● Problem
Please reproduce every record exactly as written, leaving out the pictures.

● Supplied records
- - - - - - -

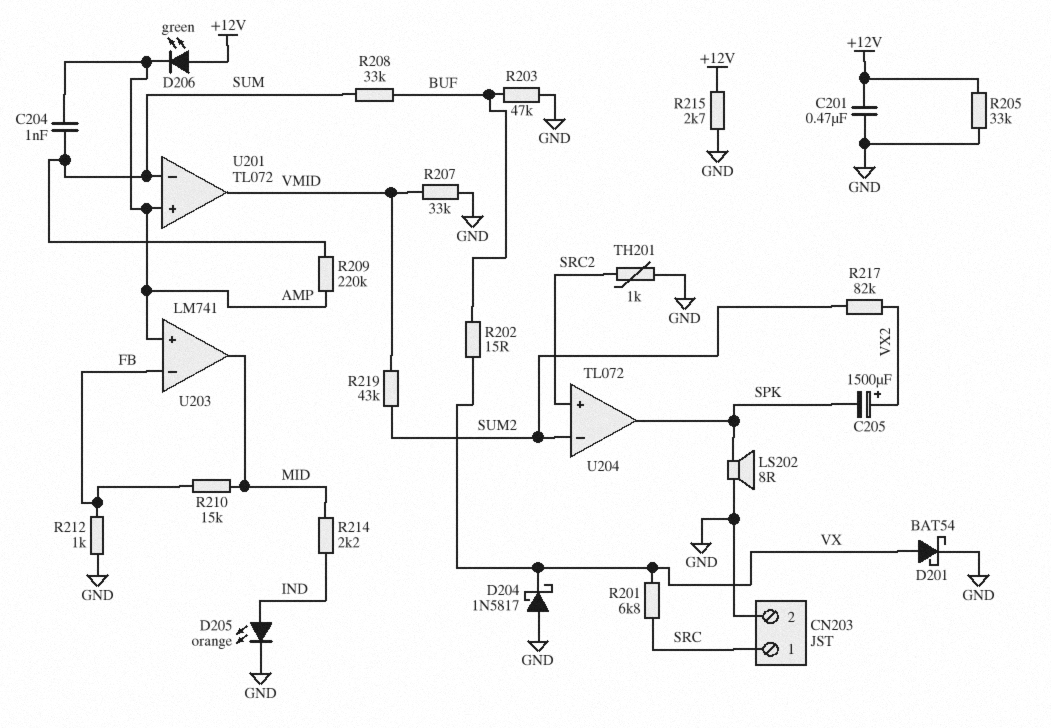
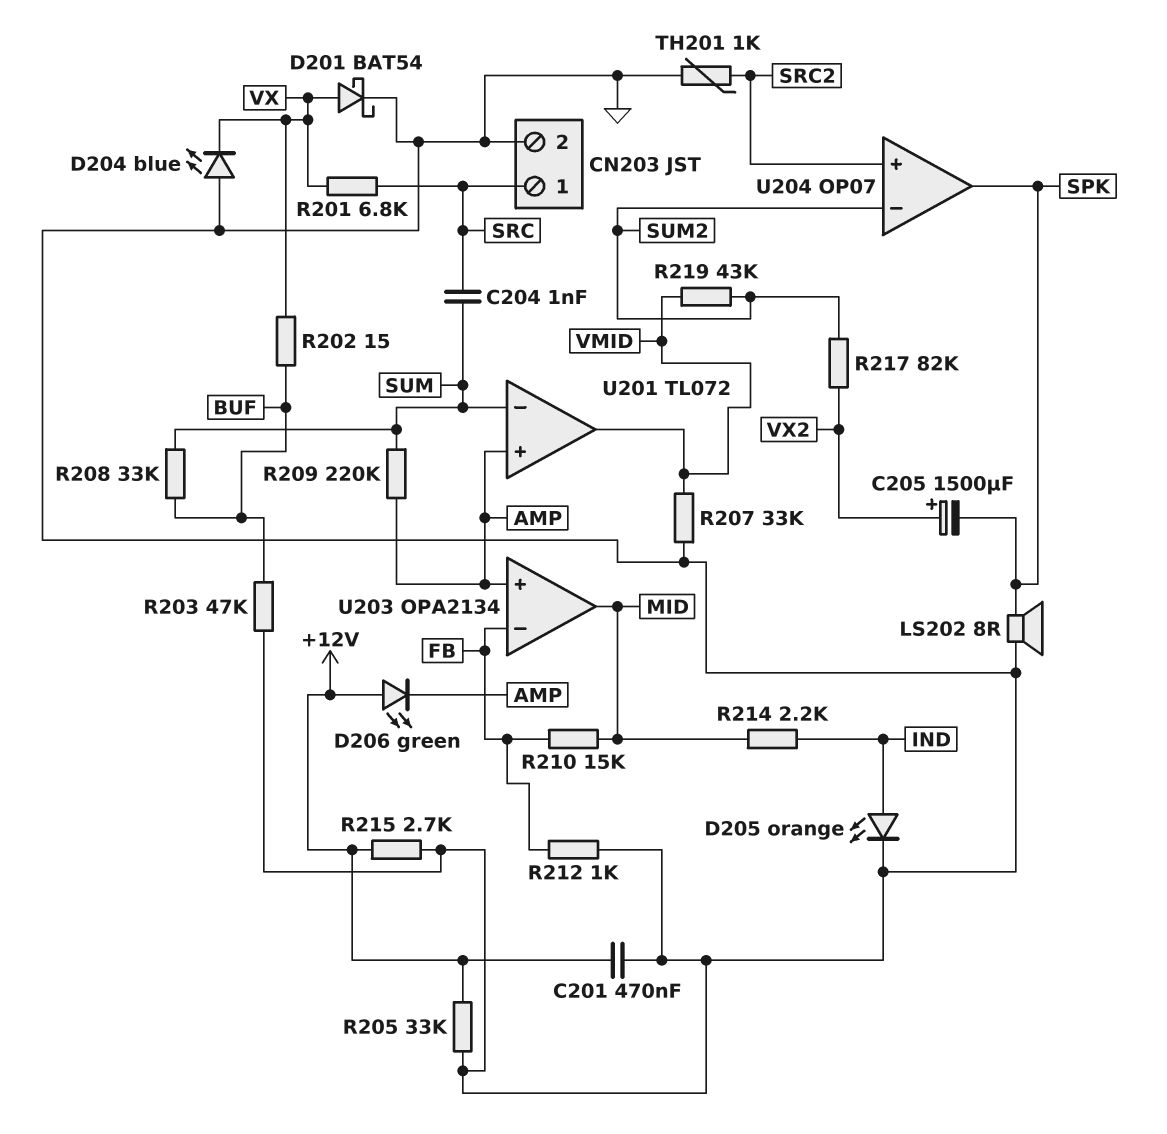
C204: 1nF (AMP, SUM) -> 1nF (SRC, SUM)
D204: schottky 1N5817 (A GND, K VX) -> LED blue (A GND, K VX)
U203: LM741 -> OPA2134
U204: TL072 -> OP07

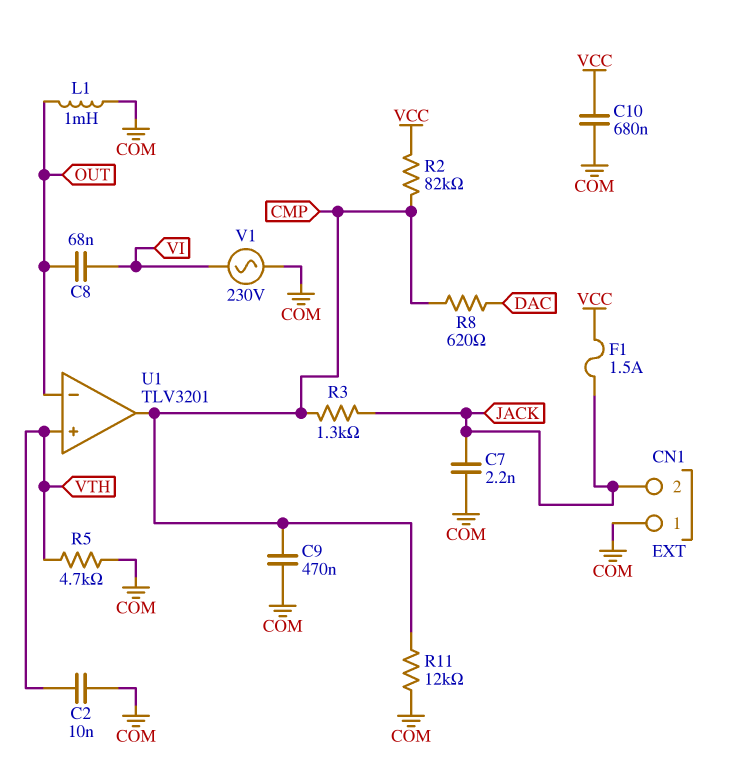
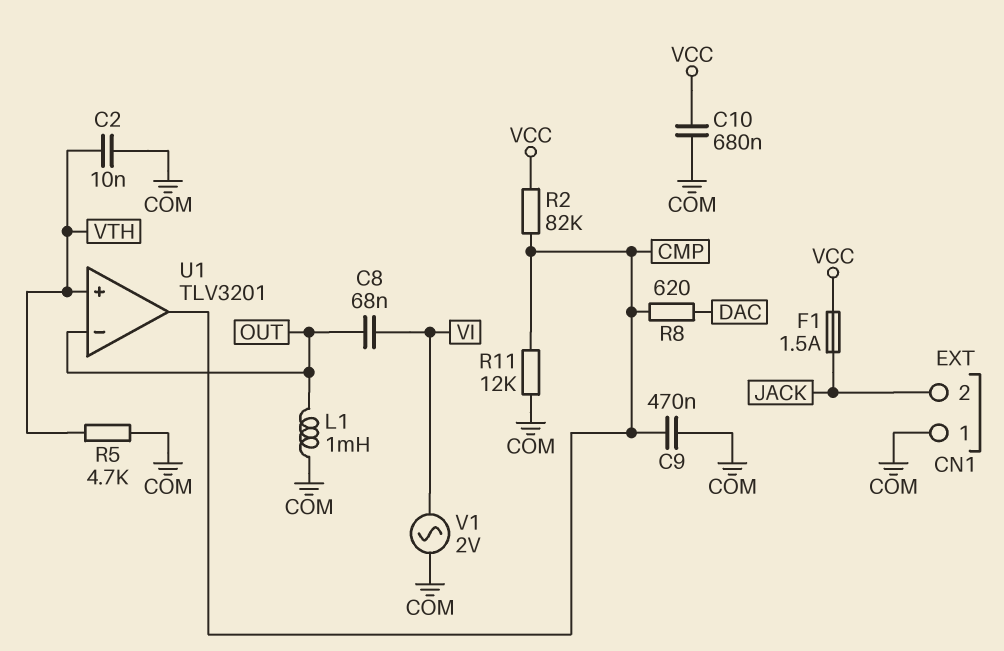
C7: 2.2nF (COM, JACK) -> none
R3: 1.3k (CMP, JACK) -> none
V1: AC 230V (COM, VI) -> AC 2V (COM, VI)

- - - - - - -

● Answer space
C204: 1nF (AMP, SUM) -> 1nF (SRC, SUM)
D204: schottky 1N5817 (A GND, K VX) -> LED blue (A GND, K VX)
U203: LM741 -> OPA2134
U204: TL072 -> OP07

C7: 2.2nF (COM, JACK) -> none
R3: 1.3k (CMP, JACK) -> none
V1: AC 230V (COM, VI) -> AC 2V (COM, VI)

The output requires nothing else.